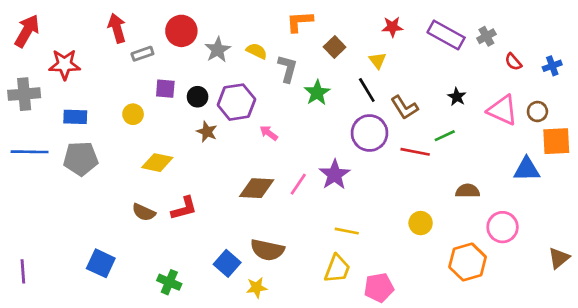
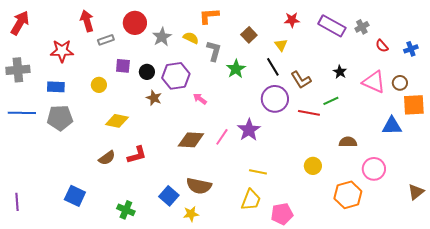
orange L-shape: (300, 21) -> (209, 16), moved
red star: (64, 64) -> (62, 51), moved
brown semicircle: (144, 212) -> (107, 158), turned -60

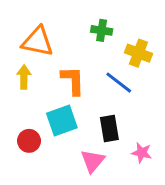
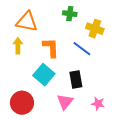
cyan square: (62, 120) -> (44, 75), turned -30
red circle: (29, 141) -> (22, 103), moved, size x1.5
pink star: (142, 153) -> (98, 104), moved

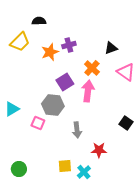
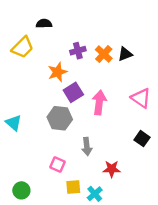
orange star: (50, 52) -> (57, 72), moved
orange cross: (92, 68) -> (104, 54), moved
pink triangle: (126, 72) -> (141, 98), moved
cyan triangle: (12, 109) -> (14, 123), turned -49
pink square: (38, 123) -> (57, 165), moved

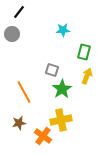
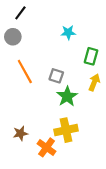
orange line: (24, 92) -> (25, 71), moved

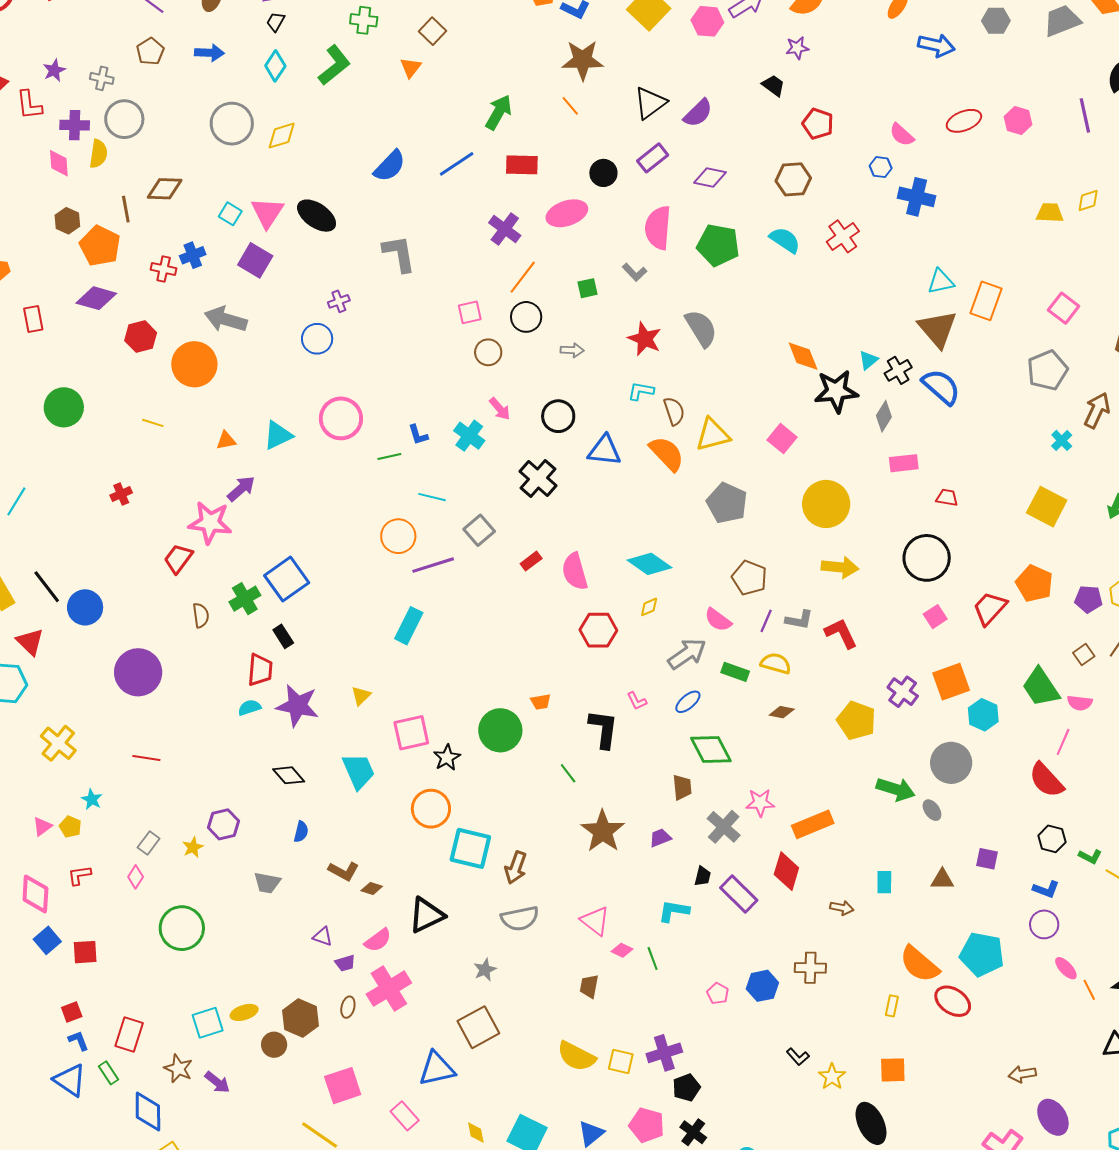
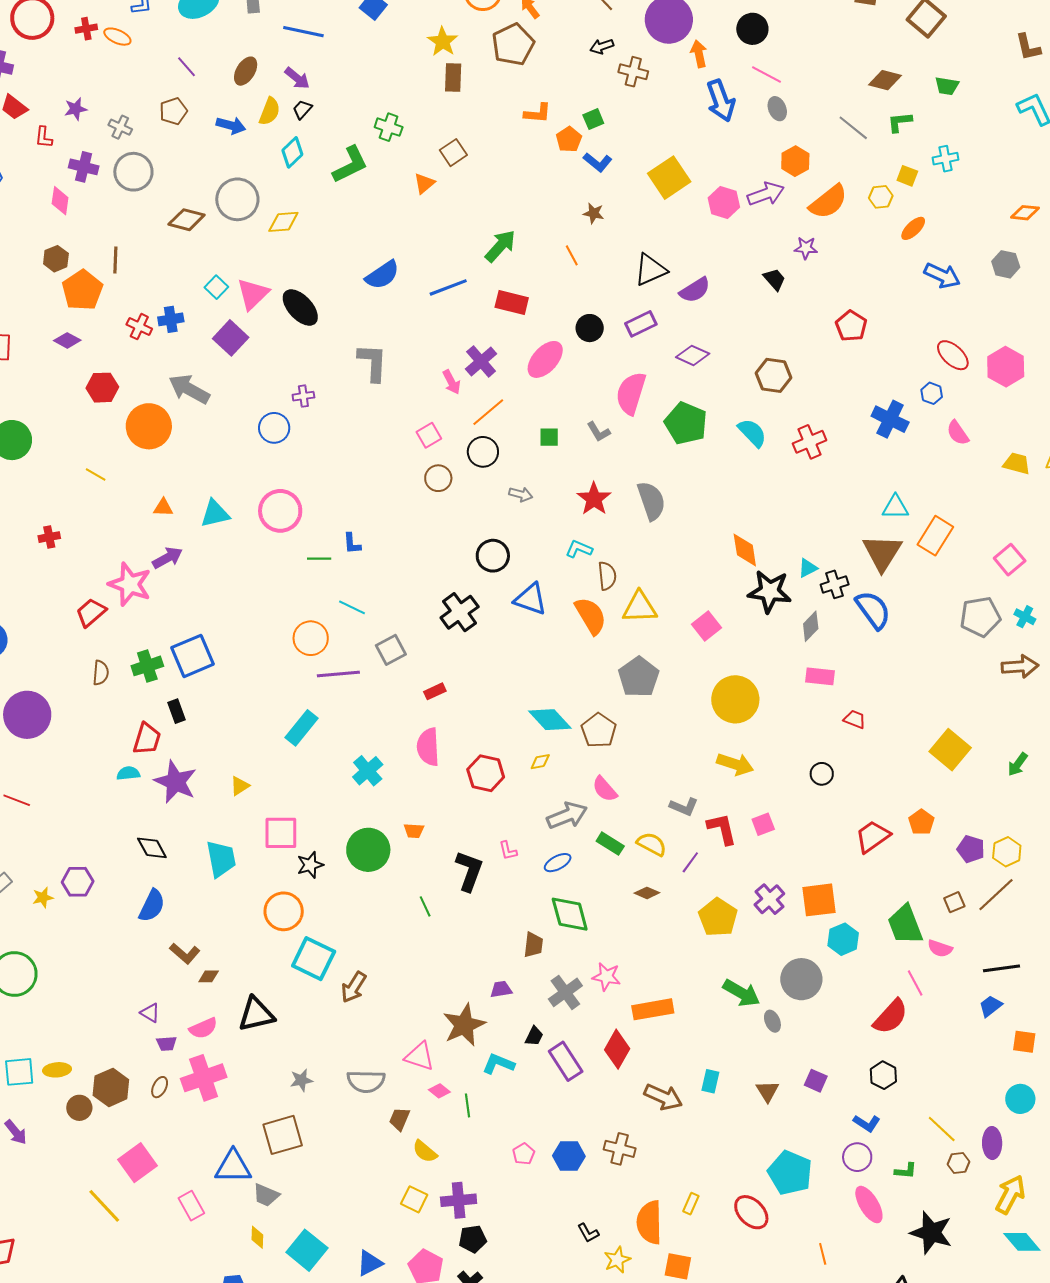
brown star: (583, 60) -> (594, 213), size x0.5
red L-shape: (29, 105) -> (44, 137), size x0.7
red ellipse: (964, 121) -> (953, 355), turned 52
pink hexagon: (1018, 121) -> (1006, 367), size x1.4
red pentagon: (818, 124) -> (851, 326), moved
pink semicircle: (902, 135) -> (958, 433), moved
yellow semicircle: (98, 154) -> (270, 111), moved
blue hexagon: (881, 167) -> (932, 393), moved
brown diamond: (165, 189) -> (187, 220), moved
pink ellipse: (567, 213) -> (545, 359), turned -42
purple diamond: (96, 298) -> (67, 340), size x0.7
pink square: (470, 312) -> (429, 435), turned -30
pink arrow: (500, 409) -> (451, 382), moved
brown arrow: (1097, 410) -> (1020, 667), turned 48
cyan cross: (469, 436) -> (368, 771), moved
cyan cross: (1062, 440) -> (1025, 617), moved, turned -30
black circle: (927, 558) -> (822, 774), size x0.5
pink semicircle: (575, 571) -> (428, 747), moved
brown pentagon: (749, 578) -> (599, 730), moved
orange pentagon: (1034, 583) -> (921, 822), size x0.7
pink square: (935, 617) -> (763, 824), moved
purple line: (766, 621) -> (690, 862), moved
pink line: (1063, 742) -> (915, 983), turned -64
red semicircle: (1046, 780) -> (891, 1017), turned -108
brown star: (603, 831) -> (464, 1025), moved
blue semicircle: (301, 832) -> (152, 906), size x1.6
green L-shape: (1090, 857) -> (906, 1171), moved, turned -35
brown triangle: (942, 880) -> (767, 1091), turned 45
gray trapezoid: (267, 883) -> (266, 1195), moved
brown diamond: (372, 888) -> (209, 976), turned -30
brown arrow: (842, 908) -> (663, 1097), size x1.6
gray semicircle: (520, 918) -> (366, 1081), moved
pink triangle: (595, 921) -> (420, 1056), turned -32
orange semicircle: (919, 964) -> (649, 1222), moved, turned 36
pink ellipse: (1066, 968) -> (869, 1205), size x1.5
orange line: (1089, 990) -> (823, 1254), moved
yellow semicircle: (576, 1056) -> (425, 1151), moved, size x0.7
pink square: (343, 1086) -> (138, 1163), turned -30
· · ·
■ PROMPT ■
The reply should hold only the lines running from the top of the records to the line containing "purple line: (766, 621) -> (690, 862), moved", both included, copied exactly with no pictures.

■ SOLUTION TO THE EXERCISE ■
orange L-shape: (300, 21) -> (209, 16), moved
red star: (64, 64) -> (62, 51), moved
brown semicircle: (144, 212) -> (107, 158), turned -60

cyan square: (62, 120) -> (44, 75), turned -30
red circle: (29, 141) -> (22, 103), moved, size x1.5
pink star: (142, 153) -> (98, 104), moved

orange star: (50, 52) -> (57, 72), moved
orange cross: (92, 68) -> (104, 54), moved
pink triangle: (126, 72) -> (141, 98), moved
cyan triangle: (12, 109) -> (14, 123), turned -49
pink square: (38, 123) -> (57, 165), moved

orange line: (24, 92) -> (25, 71), moved

brown star: (583, 60) -> (594, 213), size x0.5
red L-shape: (29, 105) -> (44, 137), size x0.7
red ellipse: (964, 121) -> (953, 355), turned 52
pink hexagon: (1018, 121) -> (1006, 367), size x1.4
red pentagon: (818, 124) -> (851, 326), moved
pink semicircle: (902, 135) -> (958, 433), moved
yellow semicircle: (98, 154) -> (270, 111), moved
blue hexagon: (881, 167) -> (932, 393), moved
brown diamond: (165, 189) -> (187, 220), moved
pink ellipse: (567, 213) -> (545, 359), turned -42
purple diamond: (96, 298) -> (67, 340), size x0.7
pink square: (470, 312) -> (429, 435), turned -30
pink arrow: (500, 409) -> (451, 382), moved
brown arrow: (1097, 410) -> (1020, 667), turned 48
cyan cross: (469, 436) -> (368, 771), moved
cyan cross: (1062, 440) -> (1025, 617), moved, turned -30
black circle: (927, 558) -> (822, 774), size x0.5
pink semicircle: (575, 571) -> (428, 747), moved
brown pentagon: (749, 578) -> (599, 730), moved
orange pentagon: (1034, 583) -> (921, 822), size x0.7
pink square: (935, 617) -> (763, 824), moved
purple line: (766, 621) -> (690, 862), moved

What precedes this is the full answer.